* _GIVEN MATERIAL_
[Start of Attachment]
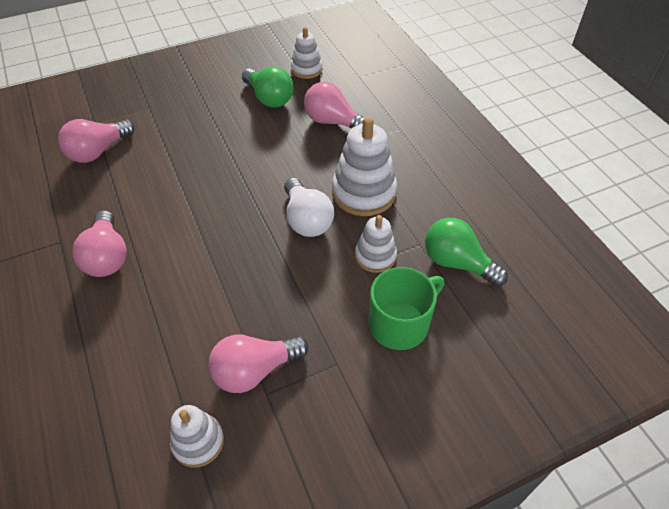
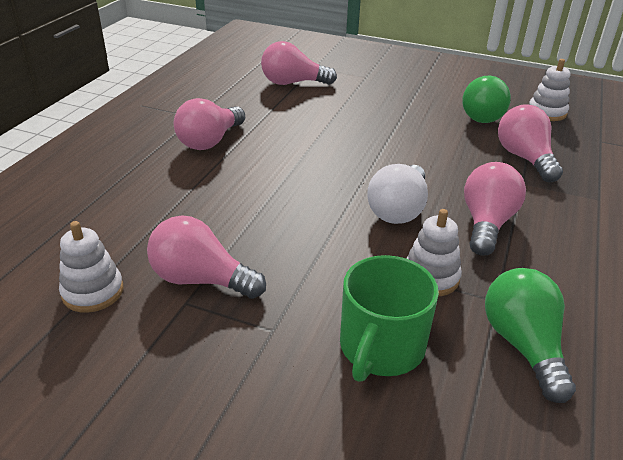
camera: 45 degrees right, 15 degrees down
(364, 192) = (486, 223): white stacking toy -> pink light bulb
(400, 323) = (381, 347): green mug -> green mug turned 105 degrees clockwise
[End of Attachment]
* _WHAT YOU HAVE TO DO_
Wherever the word "degrees" occurs in a line of the listing, copy that line.

* _TASK ANSWER_
camera: 45 degrees right, 15 degrees down
(400, 323) = (381, 347): green mug -> green mug turned 105 degrees clockwise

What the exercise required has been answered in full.